* **Task directions**
The following entries should be restated word for word, pictures excluded.

* **Extracted data entries**
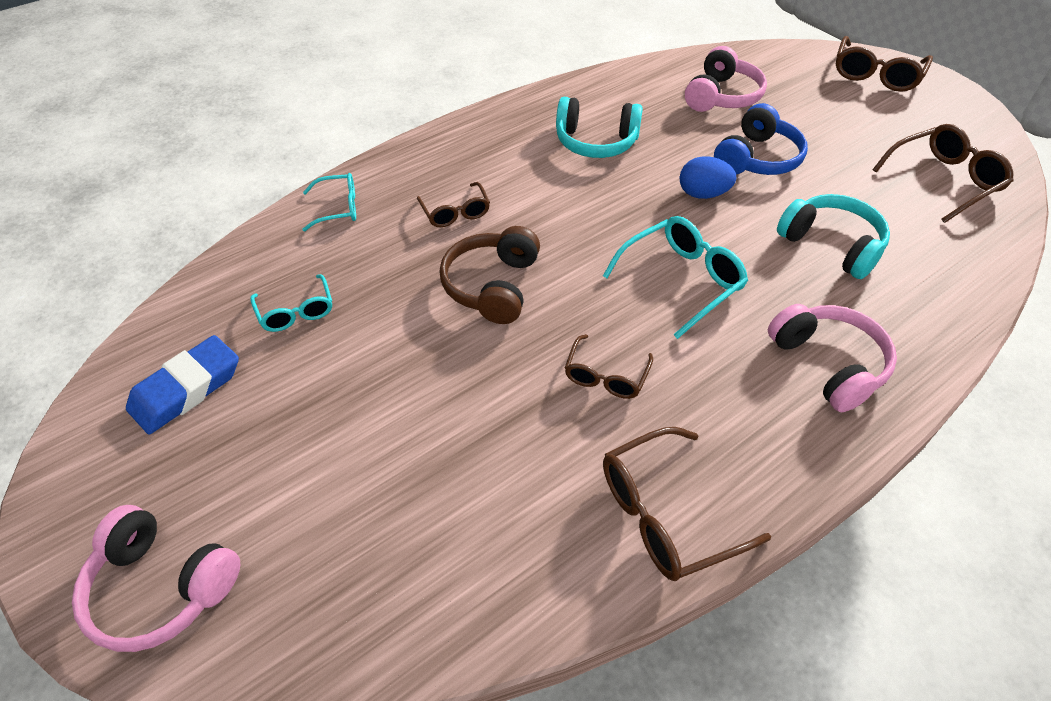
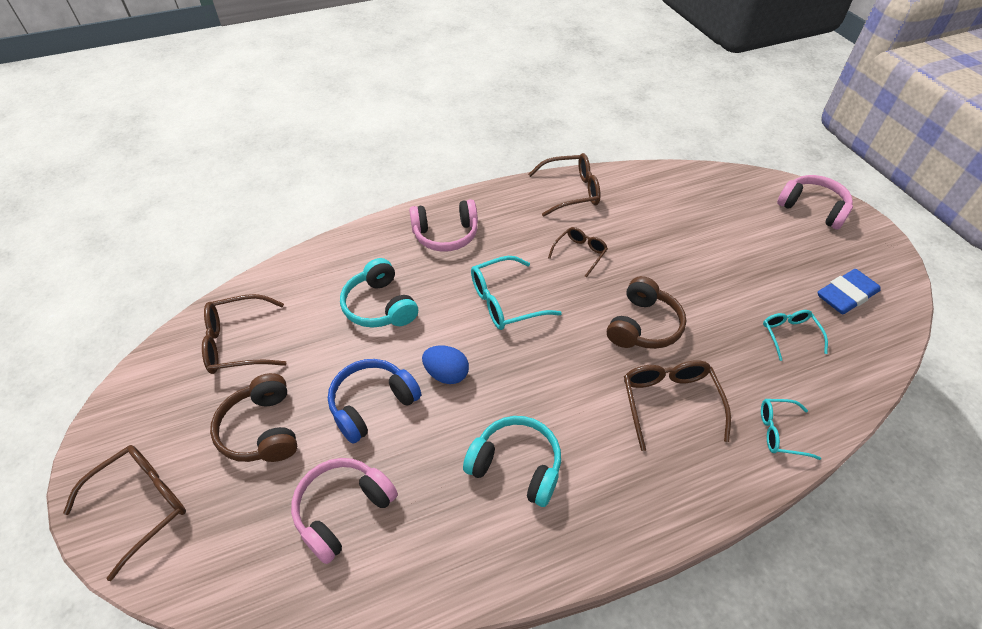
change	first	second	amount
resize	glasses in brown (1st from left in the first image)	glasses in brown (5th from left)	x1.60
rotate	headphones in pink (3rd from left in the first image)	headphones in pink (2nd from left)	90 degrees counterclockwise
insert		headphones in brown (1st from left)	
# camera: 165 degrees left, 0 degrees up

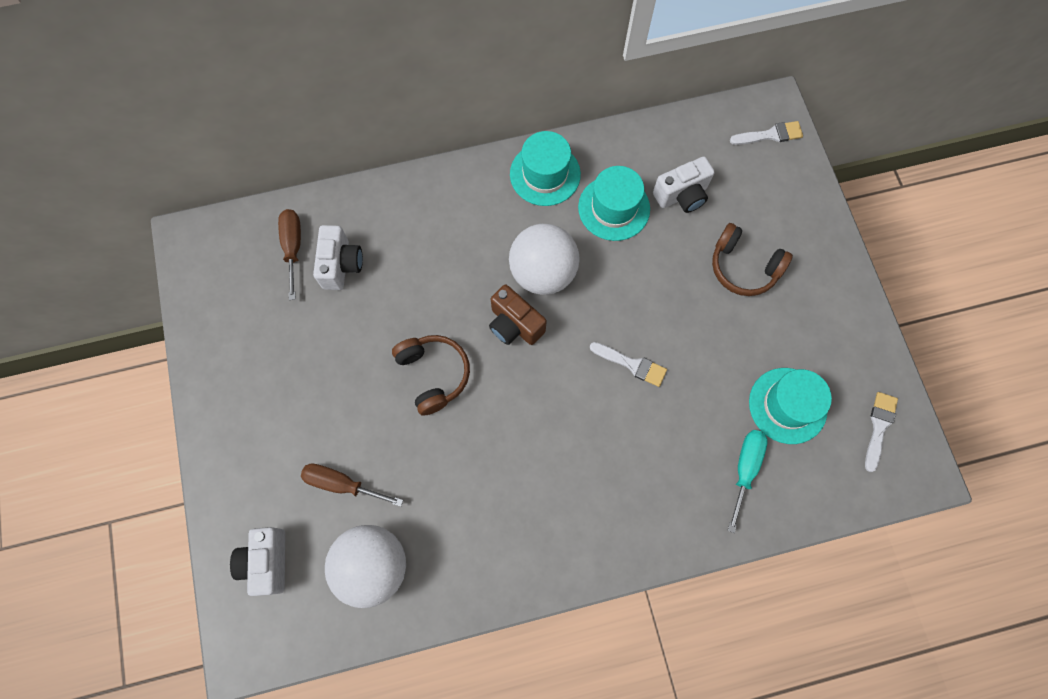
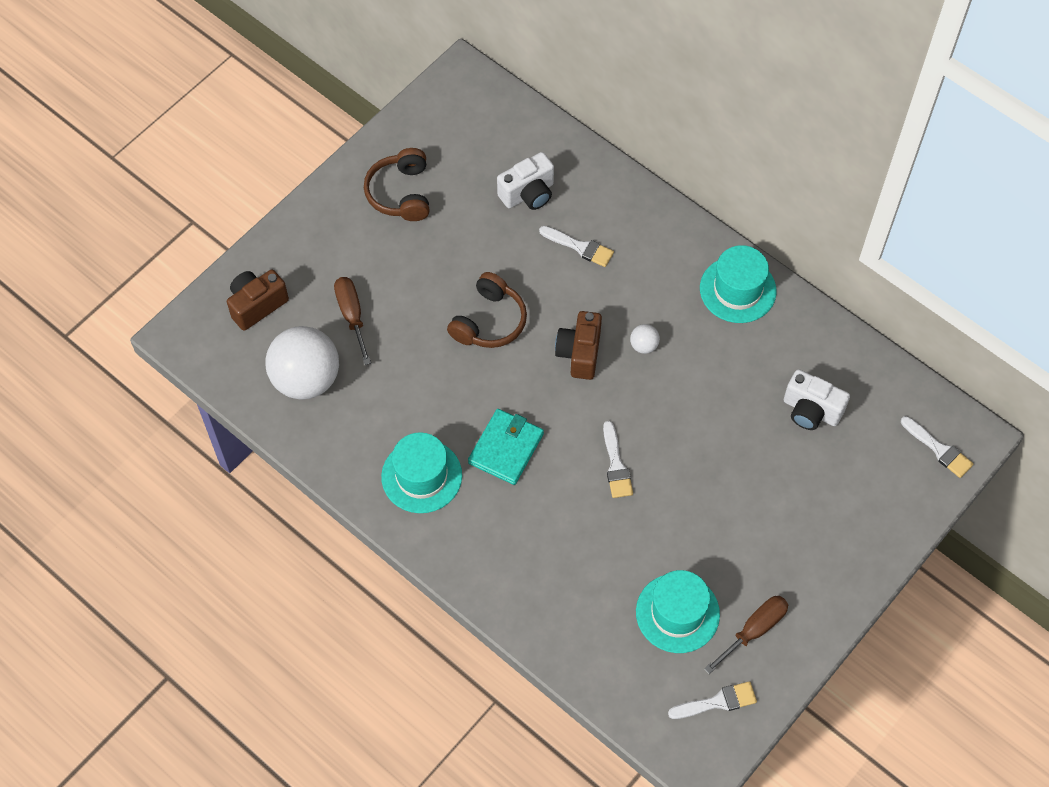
change	first	second	amount
move	hat in turquoise (2nd from left in the first image)	hat in turquoise (1st from left)	
move	screwdriver in brown (1st from left in the first image)	screwdriver in brown (2nd from left)	
move	headphones in brown (2nd from left in the first image)	headphones in brown (1st from left)	
resize	ball in white (2nd from left)		x0.41
delete	screwdriver in turquoise		
recolor	camera in white (1st from left)	camera in brown (1st from left)	
insert		brush in white (1st from left)	
insert		wallet in turquoise	
# camera: 55 degrees right, 10 degrees down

* **Result below**
change	first	second	amount
resize	glasses in brown (1st from left in the first image)	glasses in brown (5th from left)	x1.60
rotate	headphones in pink (3rd from left in the first image)	headphones in pink (2nd from left)	90 degrees counterclockwise
insert		headphones in brown (1st from left)	
# camera: 165 degrees left, 0 degrees up

change	first	second	amount
move	hat in turquoise (2nd from left in the first image)	hat in turquoise (1st from left)	
move	screwdriver in brown (1st from left in the first image)	screwdriver in brown (2nd from left)	
move	headphones in brown (2nd from left in the first image)	headphones in brown (1st from left)	
resize	ball in white (2nd from left)		x0.41
delete	screwdriver in turquoise		
recolor	camera in white (1st from left)	camera in brown (1st from left)	
insert		brush in white (1st from left)	
insert		wallet in turquoise	
# camera: 55 degrees right, 10 degrees down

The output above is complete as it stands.